# Exercise prompt
Down to the last line, restate the records word for word, but not the pictures.

———

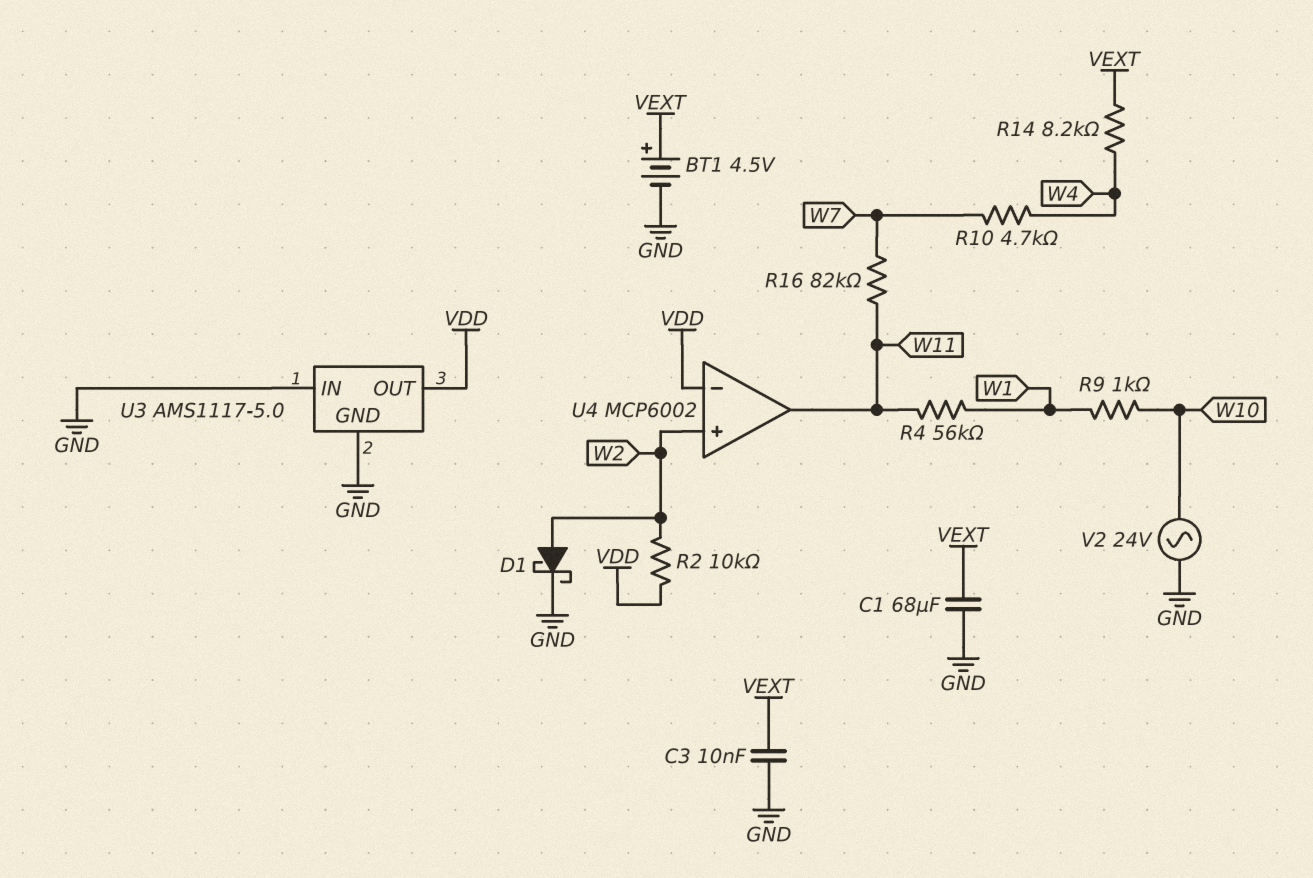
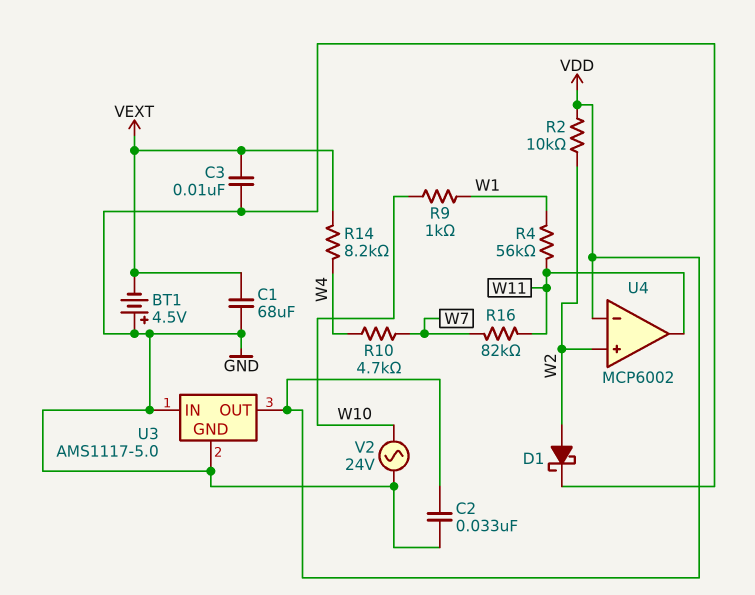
BT1: 4.5V (plus VEXT, minus GND) -> 4.5V (plus GND, minus VEXT)
C2: none -> 33nF (GND, VDD)

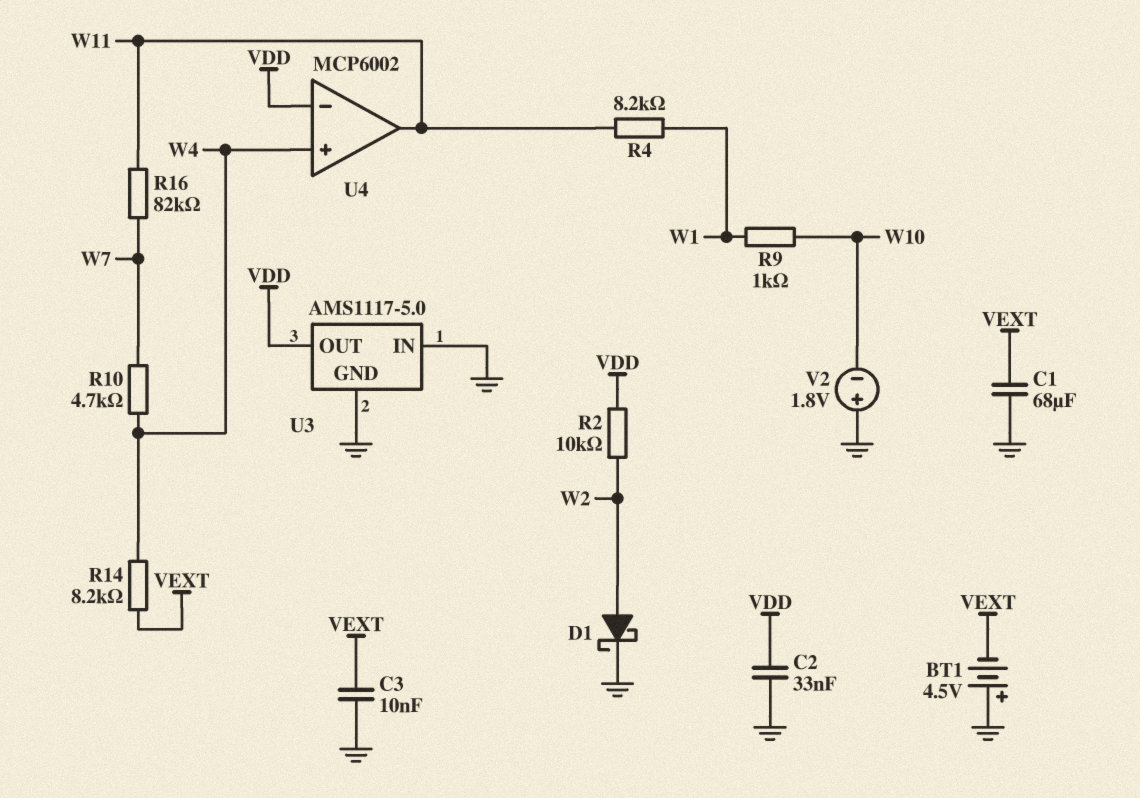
R4: 56k (W1, W11) -> 8.2k (W1, W11)
U4 pin in+: W2 -> W4
V2: AC 24V (GND, W10) -> 1.8V (plus GND, minus W10)

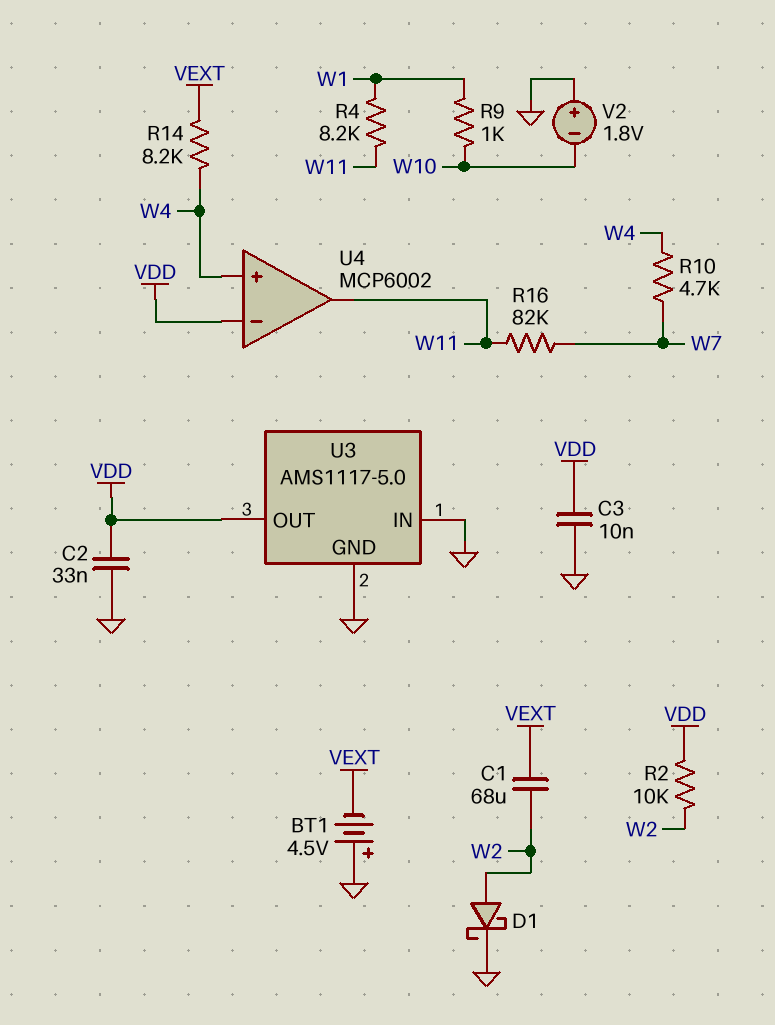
C1: 68uF (GND, VEXT) -> 68uF (VEXT, W2)
C3: 10nF (GND, VEXT) -> 10nF (GND, VDD)

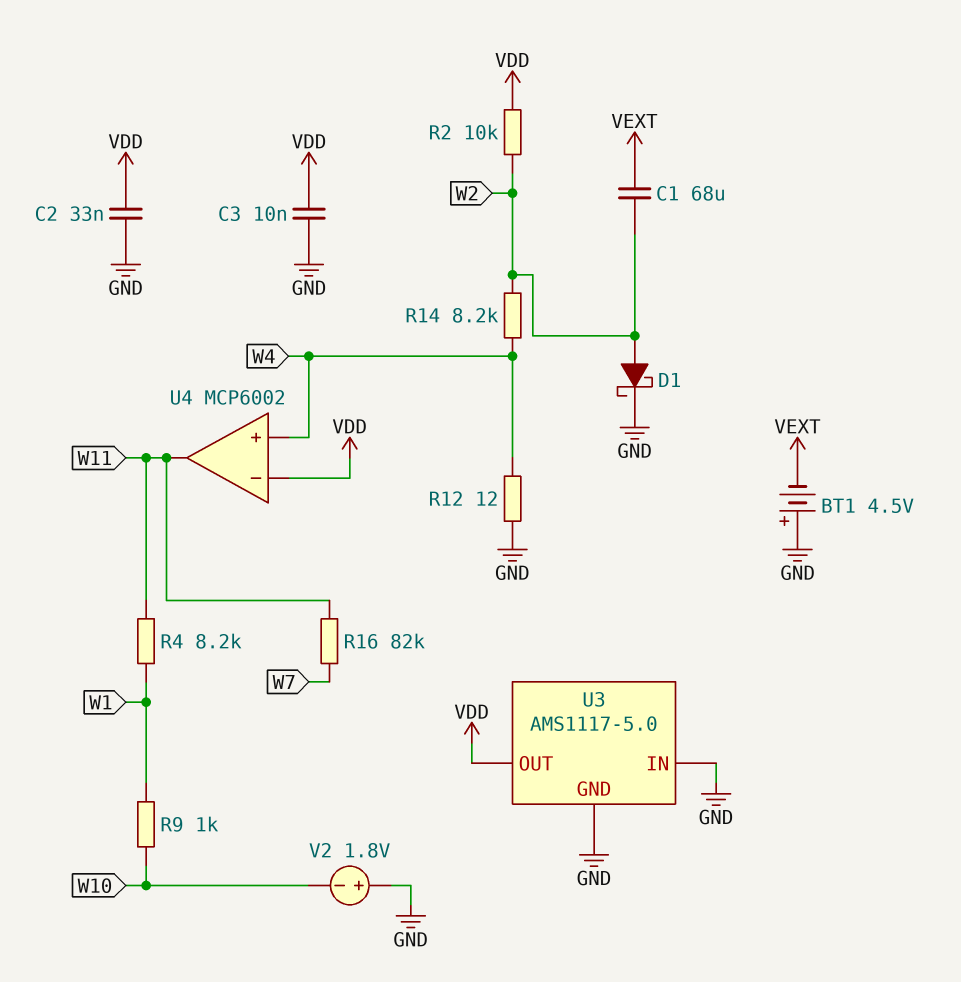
R10: 4.7k (W4, W7) -> none
R12: none -> 12 (GND, W4)
R14: 8.2k (VEXT, W4) -> 8.2k (W2, W4)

———

# Answer to this problem
BT1: 4.5V (plus VEXT, minus GND) -> 4.5V (plus GND, minus VEXT)
C2: none -> 33nF (GND, VDD)

R4: 56k (W1, W11) -> 8.2k (W1, W11)
U4 pin in+: W2 -> W4
V2: AC 24V (GND, W10) -> 1.8V (plus GND, minus W10)

C1: 68uF (GND, VEXT) -> 68uF (VEXT, W2)
C3: 10nF (GND, VEXT) -> 10nF (GND, VDD)

R10: 4.7k (W4, W7) -> none
R12: none -> 12 (GND, W4)
R14: 8.2k (VEXT, W4) -> 8.2k (W2, W4)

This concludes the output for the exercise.